> _Task brief_
The response must contain each line of the material that holds "round".

> _Study material_

************

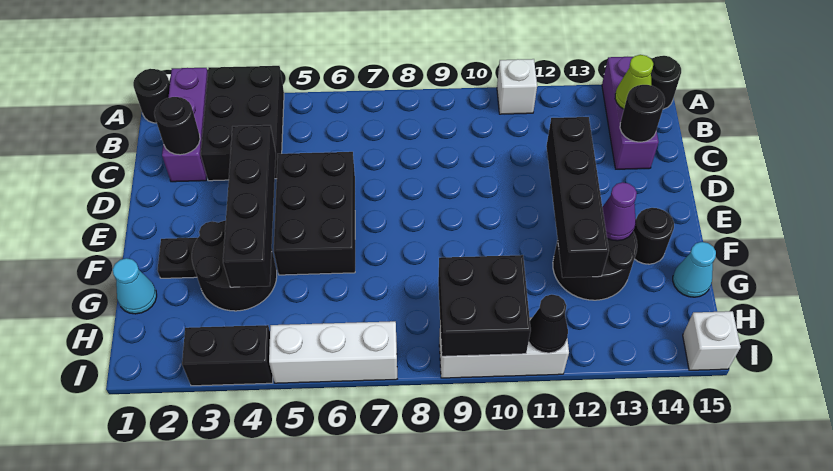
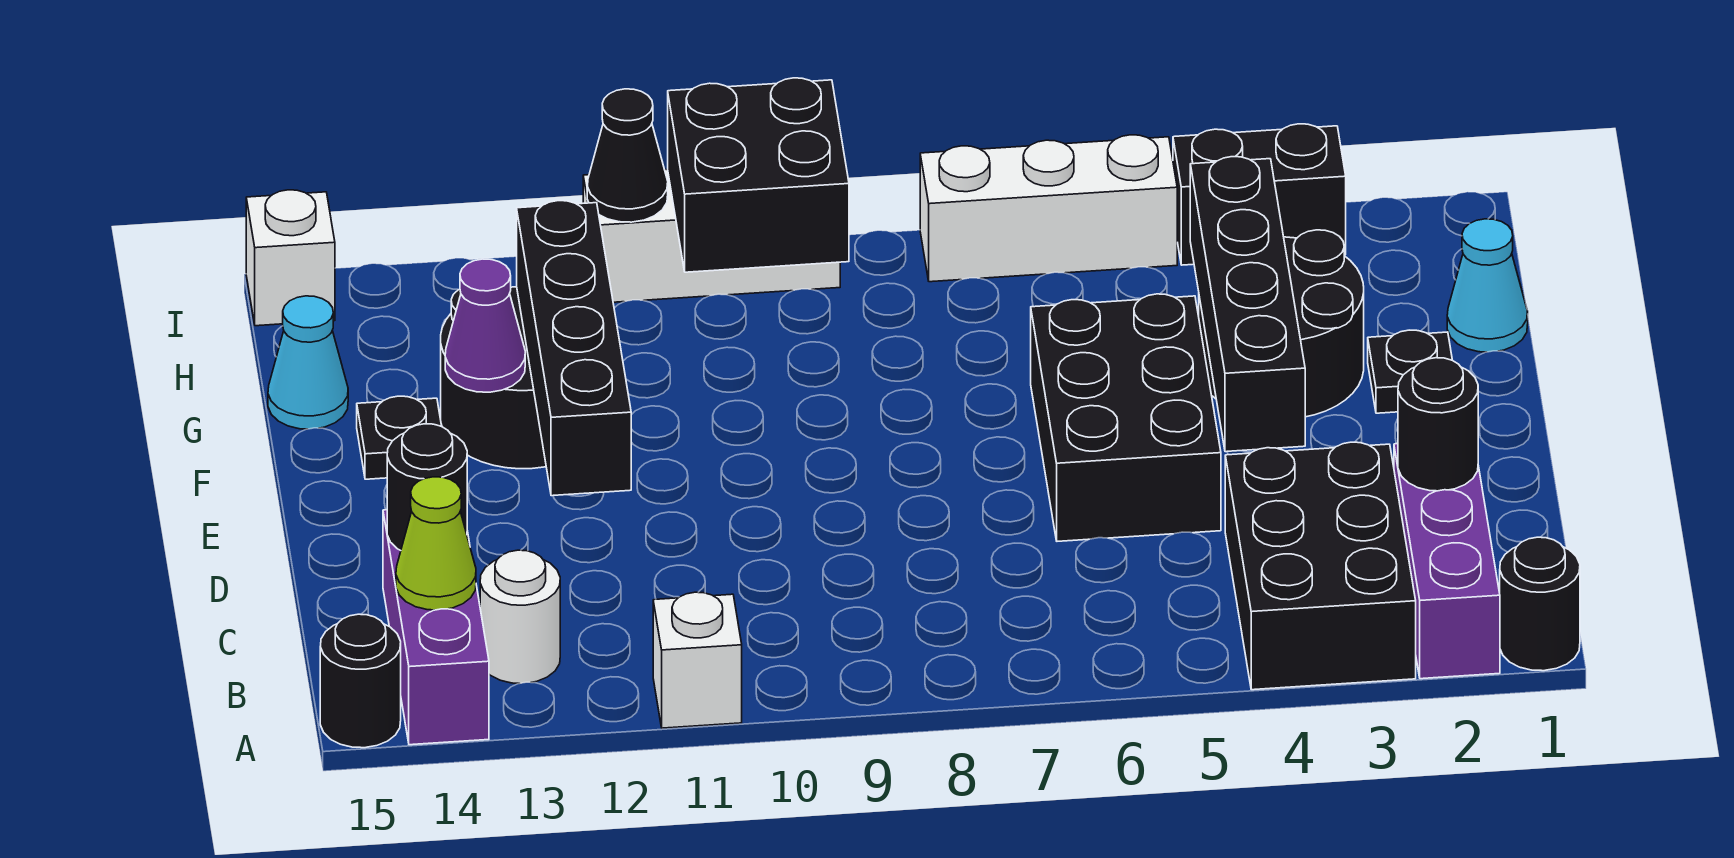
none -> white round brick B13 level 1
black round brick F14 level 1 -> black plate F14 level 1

************

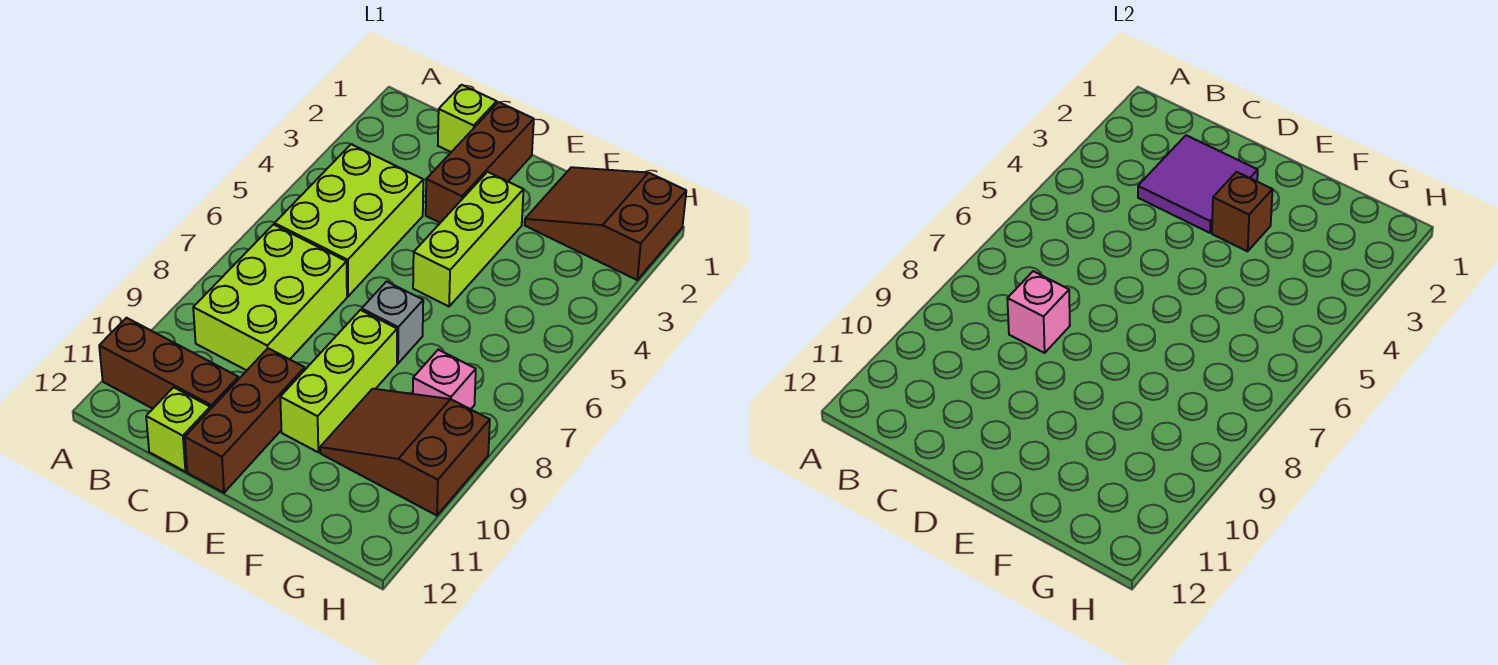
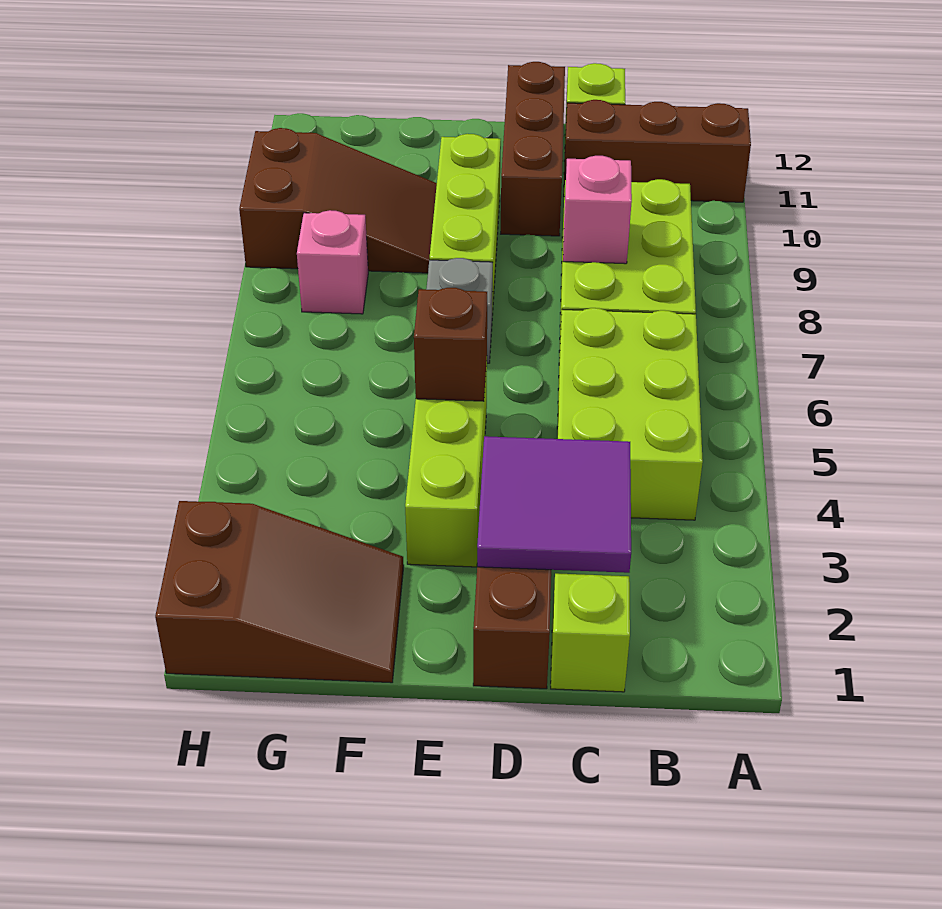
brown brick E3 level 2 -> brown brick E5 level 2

************

> _Task result_
none -> white round brick B13 level 1
black round brick F14 level 1 -> black plate F14 level 1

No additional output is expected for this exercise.